##### Entries provided

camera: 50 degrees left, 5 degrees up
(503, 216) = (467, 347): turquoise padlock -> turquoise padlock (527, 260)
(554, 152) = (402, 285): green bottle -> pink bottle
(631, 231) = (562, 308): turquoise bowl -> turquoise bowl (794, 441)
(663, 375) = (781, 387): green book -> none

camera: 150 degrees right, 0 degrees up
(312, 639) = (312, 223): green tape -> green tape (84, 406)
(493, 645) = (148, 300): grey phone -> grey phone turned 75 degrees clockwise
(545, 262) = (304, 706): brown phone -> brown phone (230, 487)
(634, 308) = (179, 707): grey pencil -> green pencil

##########

# [About this exercise]
Each line in the material above must be retyped without alteration.

# [Reply to the exercise]
camera: 50 degrees left, 5 degrees up
(503, 216) = (467, 347): turquoise padlock -> turquoise padlock (527, 260)
(554, 152) = (402, 285): green bottle -> pink bottle
(631, 231) = (562, 308): turquoise bowl -> turquoise bowl (794, 441)
(663, 375) = (781, 387): green book -> none

camera: 150 degrees right, 0 degrees up
(312, 639) = (312, 223): green tape -> green tape (84, 406)
(493, 645) = (148, 300): grey phone -> grey phone turned 75 degrees clockwise
(545, 262) = (304, 706): brown phone -> brown phone (230, 487)
(634, 308) = (179, 707): grey pencil -> green pencil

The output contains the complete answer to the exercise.